Task to complete:
Faithfully repeat each entry below, minus the pictures.

Data for this exercise:
##############################

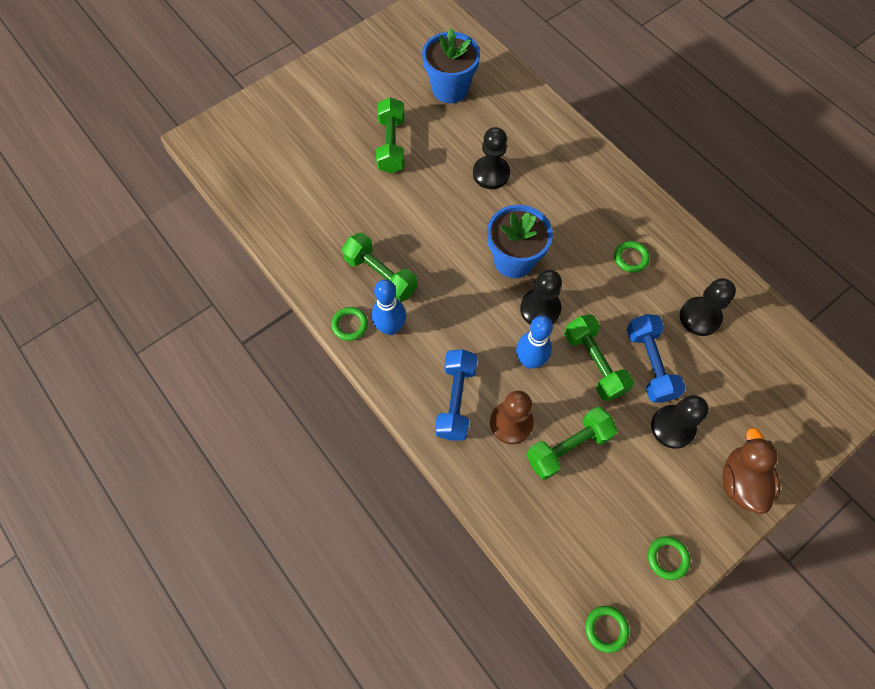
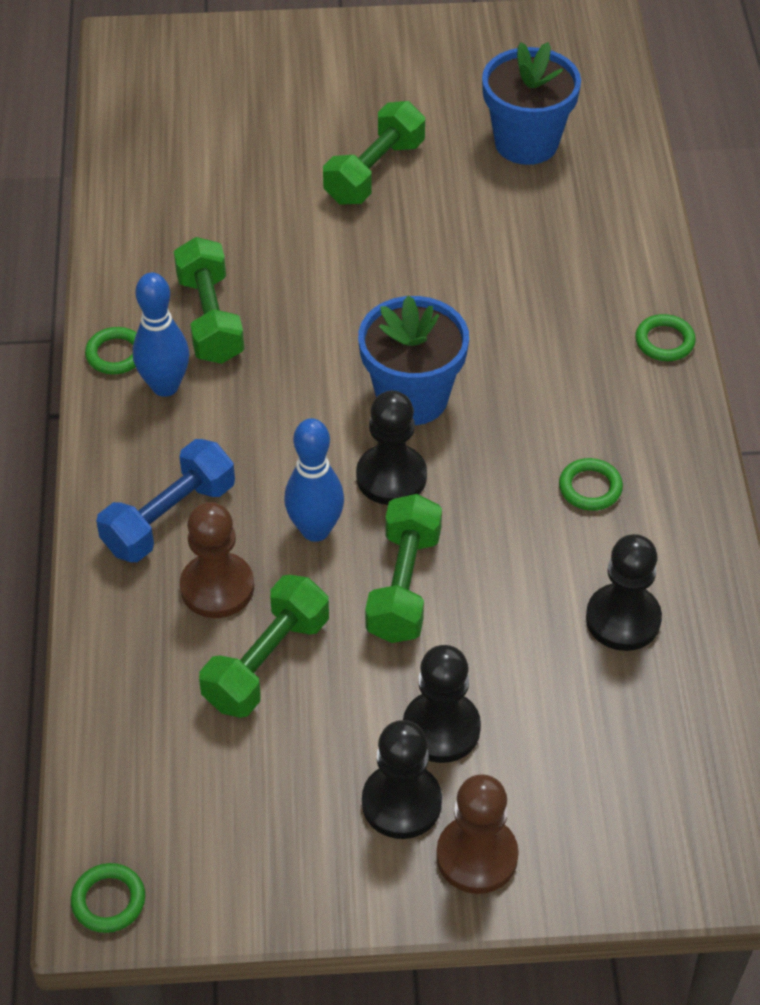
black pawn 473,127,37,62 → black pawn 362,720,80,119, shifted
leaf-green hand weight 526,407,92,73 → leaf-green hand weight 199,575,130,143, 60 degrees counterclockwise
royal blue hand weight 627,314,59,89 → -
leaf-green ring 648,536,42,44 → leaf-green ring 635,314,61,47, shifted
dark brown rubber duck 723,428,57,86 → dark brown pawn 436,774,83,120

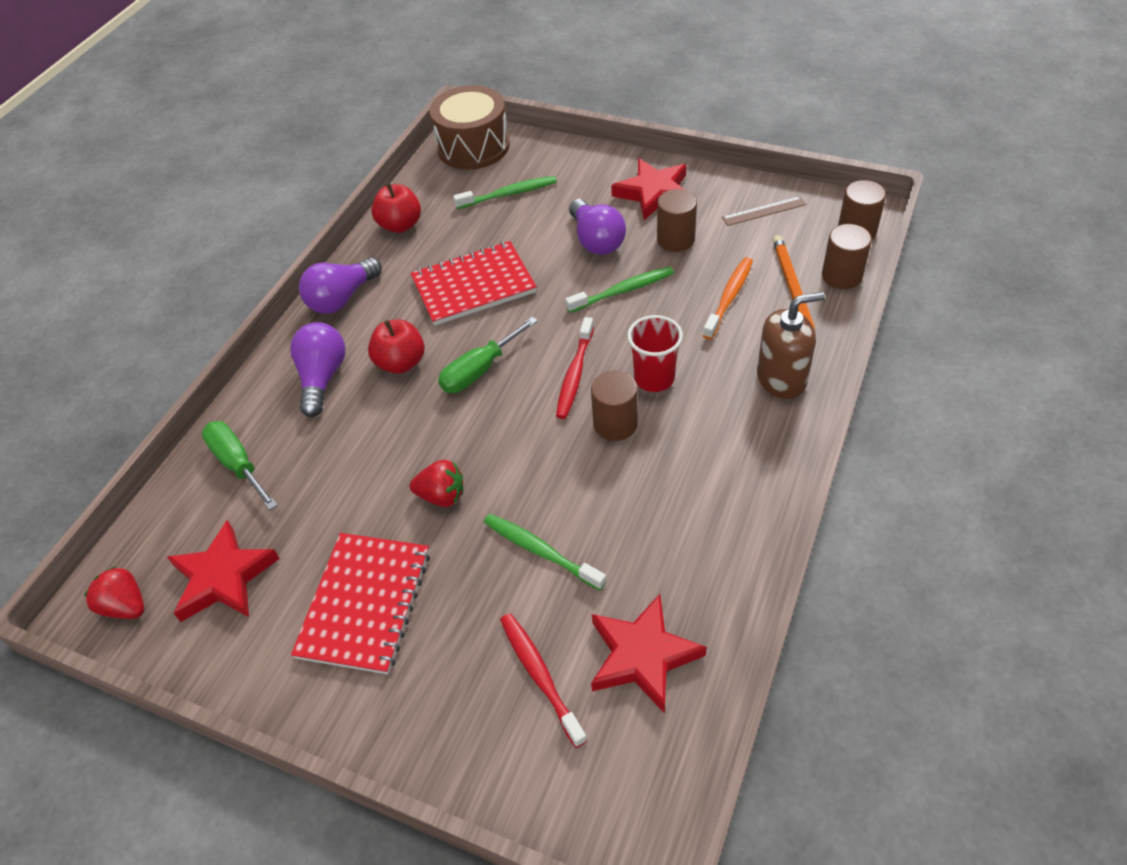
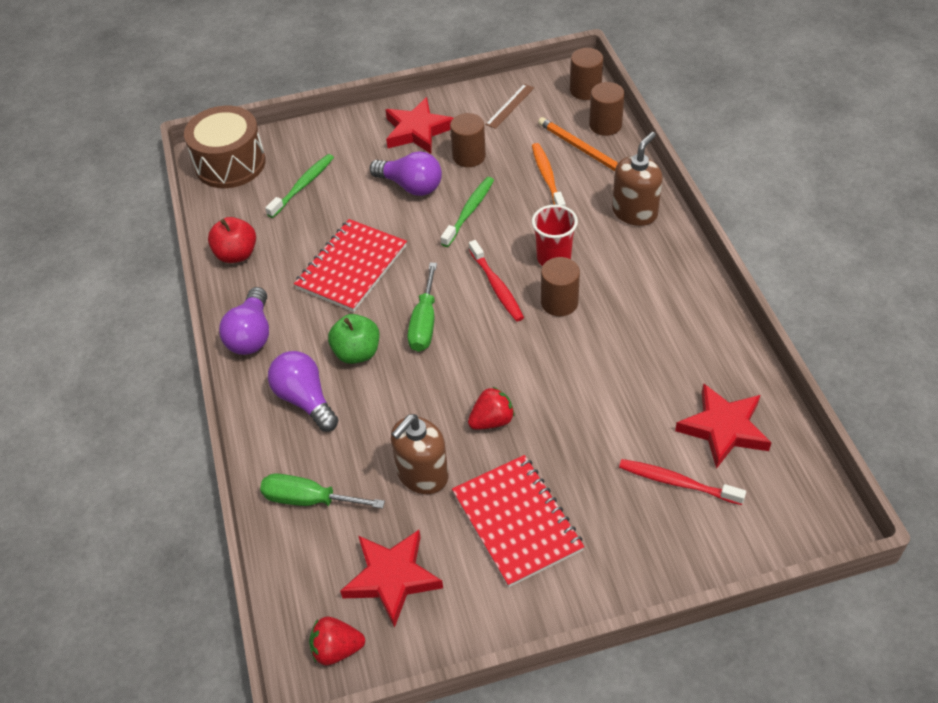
scarlet apple 368,319,57,55 → leaf-green apple 328,314,51,50
leaf-green tooth brush 484,514,122,76 → -
- → dark brown soap pump 391,414,58,80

##############################

Exercise answer:
black pawn 473,127,37,62 → black pawn 362,720,80,119, shifted
leaf-green hand weight 526,407,92,73 → leaf-green hand weight 199,575,130,143, 60 degrees counterclockwise
royal blue hand weight 627,314,59,89 → -
leaf-green ring 648,536,42,44 → leaf-green ring 635,314,61,47, shifted
dark brown rubber duck 723,428,57,86 → dark brown pawn 436,774,83,120

scarlet apple 368,319,57,55 → leaf-green apple 328,314,51,50
leaf-green tooth brush 484,514,122,76 → -
- → dark brown soap pump 391,414,58,80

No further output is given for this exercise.